What needs to be done
The answer must be every line of the records below that contains the word "round", copied out.

Image change detection data:
====================
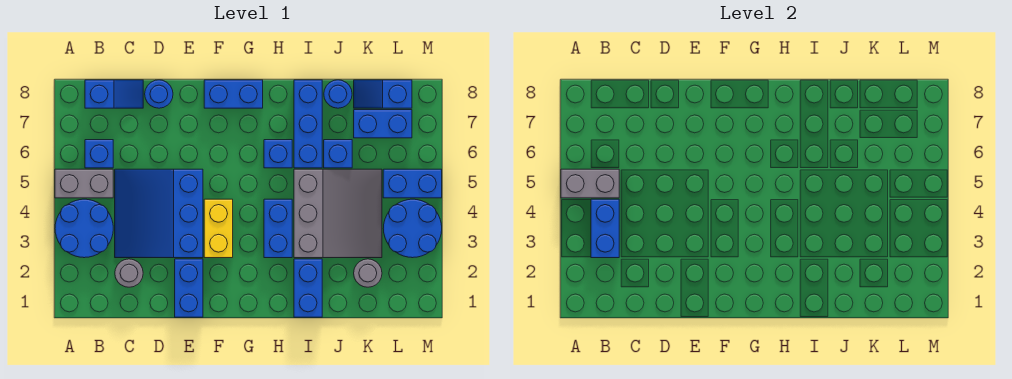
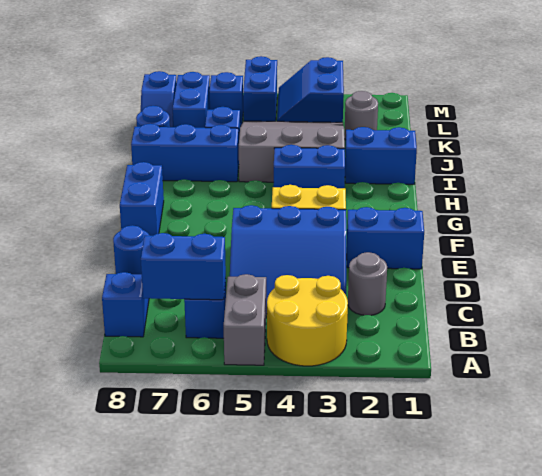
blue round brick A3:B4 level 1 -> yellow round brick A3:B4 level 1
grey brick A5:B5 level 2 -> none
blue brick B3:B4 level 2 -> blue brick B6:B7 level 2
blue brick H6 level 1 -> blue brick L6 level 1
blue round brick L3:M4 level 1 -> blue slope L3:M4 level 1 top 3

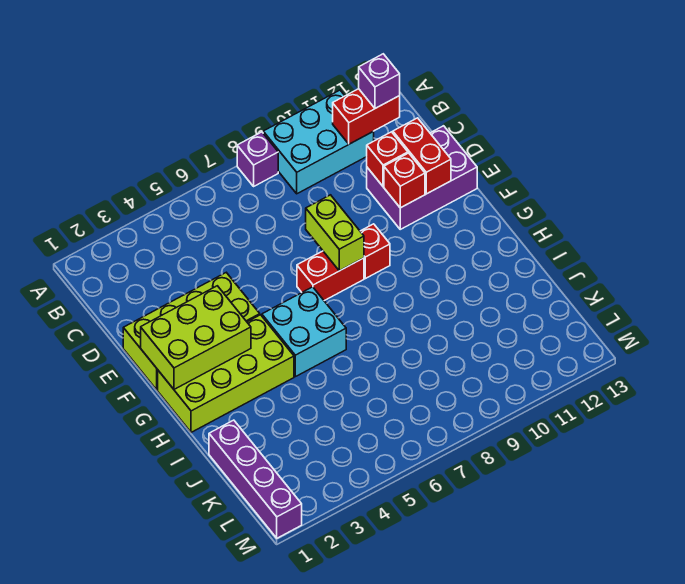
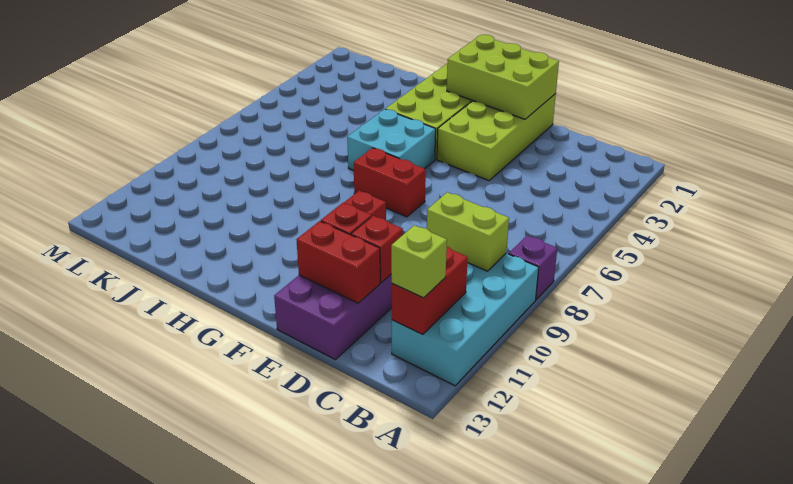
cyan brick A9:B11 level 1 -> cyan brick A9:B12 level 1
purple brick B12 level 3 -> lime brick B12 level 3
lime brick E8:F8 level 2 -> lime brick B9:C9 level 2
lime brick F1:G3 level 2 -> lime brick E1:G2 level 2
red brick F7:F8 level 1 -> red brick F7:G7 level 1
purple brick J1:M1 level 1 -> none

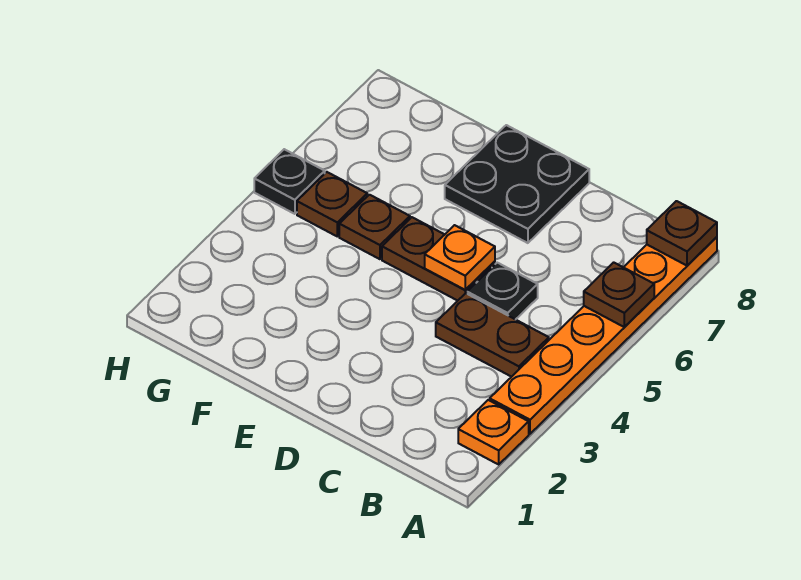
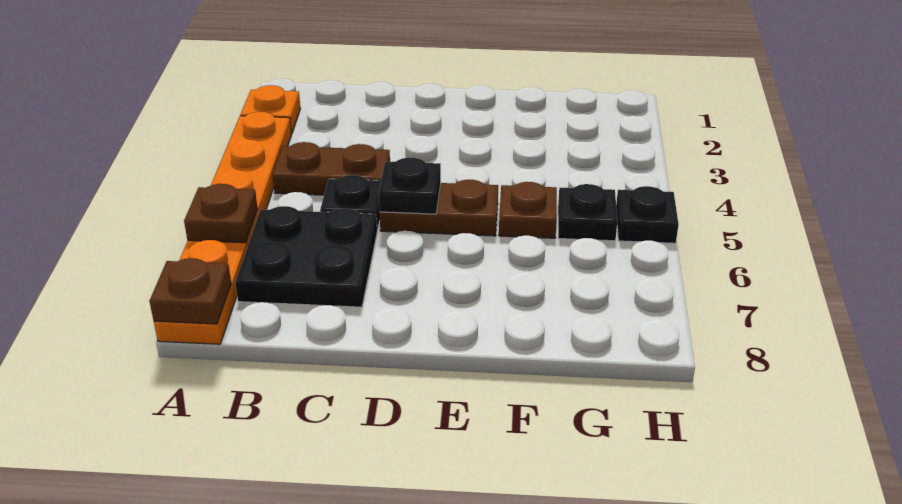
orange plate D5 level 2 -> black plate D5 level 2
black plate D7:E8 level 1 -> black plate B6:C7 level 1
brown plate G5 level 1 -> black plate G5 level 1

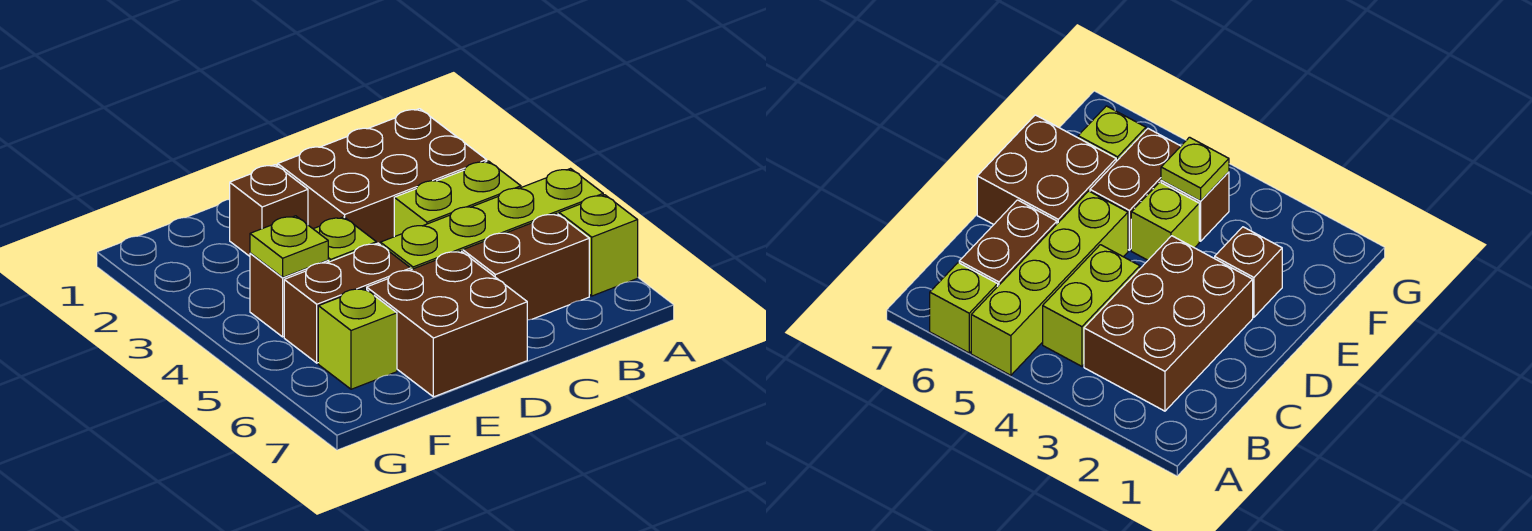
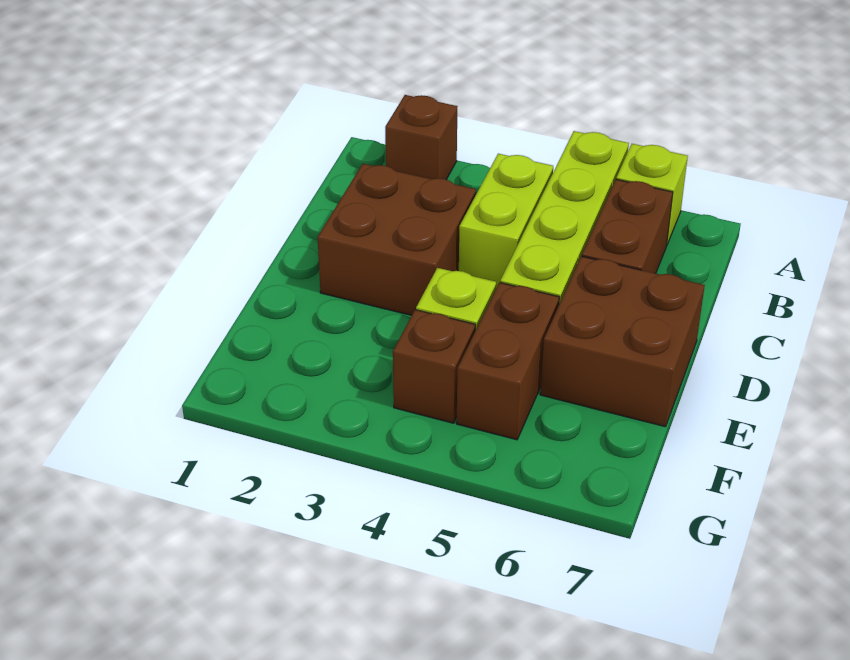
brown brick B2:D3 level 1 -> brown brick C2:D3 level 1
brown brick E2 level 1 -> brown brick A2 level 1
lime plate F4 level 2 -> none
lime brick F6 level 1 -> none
====================
Exercise result
blue round brick A3:B4 level 1 -> yellow round brick A3:B4 level 1
blue round brick L3:M4 level 1 -> blue slope L3:M4 level 1 top 3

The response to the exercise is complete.